What the task asks:
Would you reproduce exactly, and only, the lines starting at the one with "building: [153,335,216,397] ->" and ending at the last line of the data, with both included? Leave the pictures out.

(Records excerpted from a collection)

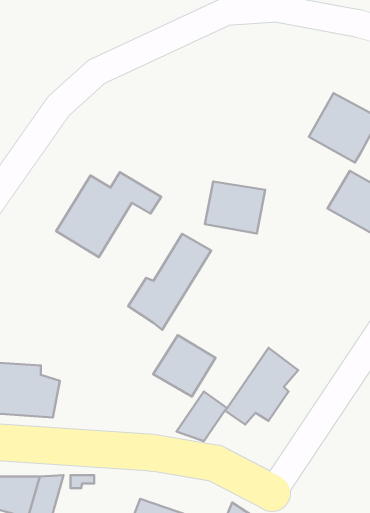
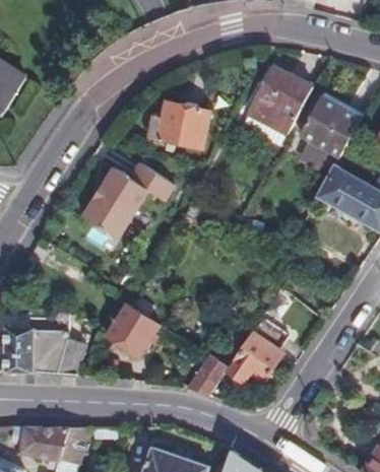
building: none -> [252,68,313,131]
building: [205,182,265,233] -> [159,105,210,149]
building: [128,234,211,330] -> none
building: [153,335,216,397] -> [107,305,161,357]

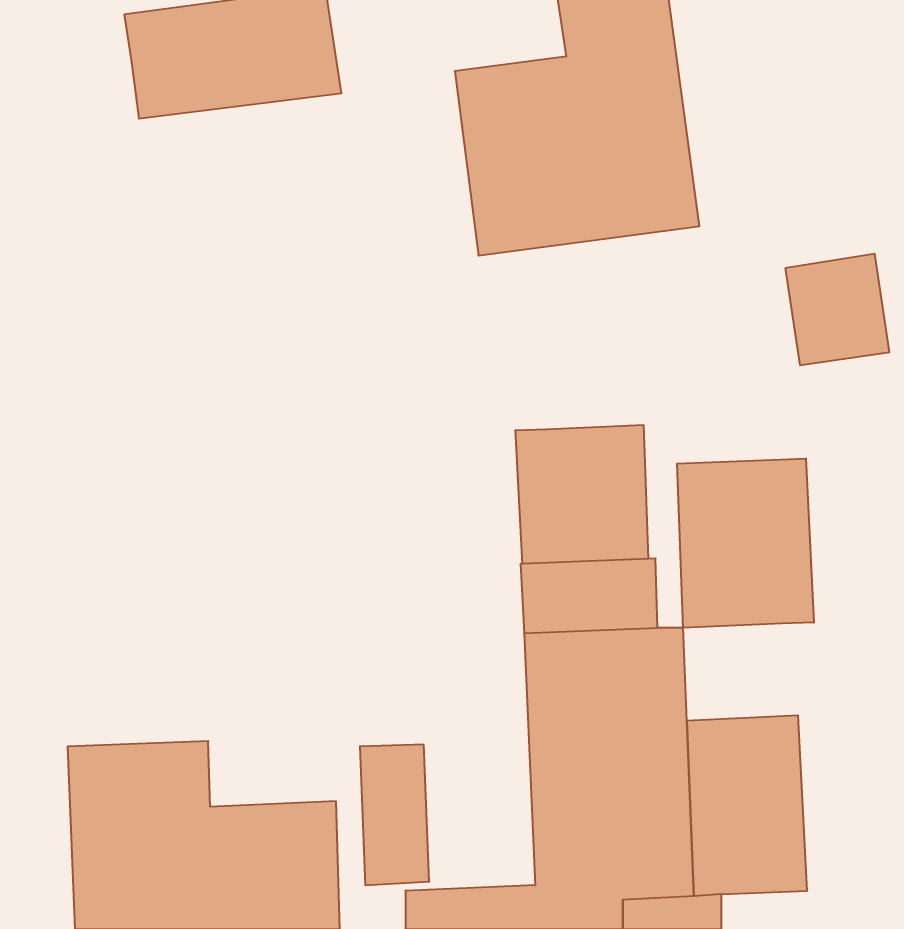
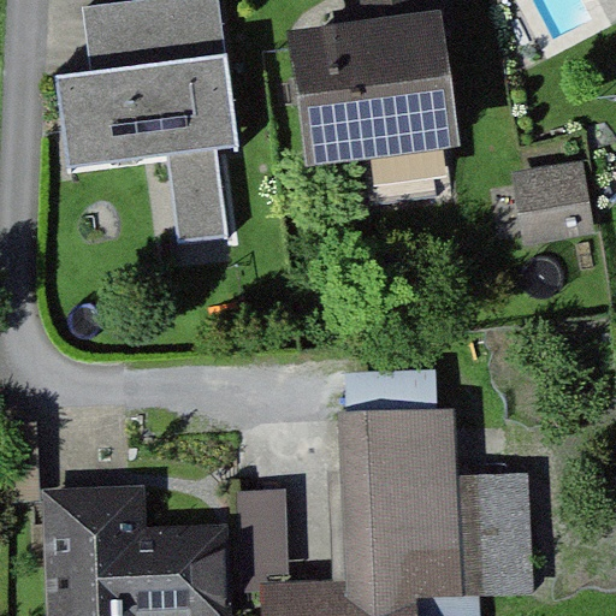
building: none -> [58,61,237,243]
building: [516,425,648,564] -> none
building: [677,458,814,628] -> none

Response below:
building: [153,335,216,397] -> [107,305,161,357]

building: none -> [58,61,237,243]
building: [516,425,648,564] -> none
building: [677,458,814,628] -> none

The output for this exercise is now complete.